--- Exercise prompt ---
Return every line of the listing below so that it matches the original exactly.

--- Data shown ---
________________________________________

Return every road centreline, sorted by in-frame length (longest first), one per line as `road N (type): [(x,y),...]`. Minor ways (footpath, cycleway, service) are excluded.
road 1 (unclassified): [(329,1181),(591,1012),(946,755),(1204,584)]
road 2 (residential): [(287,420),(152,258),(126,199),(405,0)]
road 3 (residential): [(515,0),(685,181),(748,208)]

________________________________________

--- Task result ---
Return every road centreline, sorted by in-frame length (longest first), one per line as `road N (type): [(x,y),...]`. Minor ways (footpath, cycleway, service) are excluded.
road 1 (unclassified): [(329,1181),(591,1012),(946,755),(1204,584)]
road 2 (residential): [(287,420),(152,258),(126,199),(405,0)]
road 3 (residential): [(515,0),(685,181),(748,208)]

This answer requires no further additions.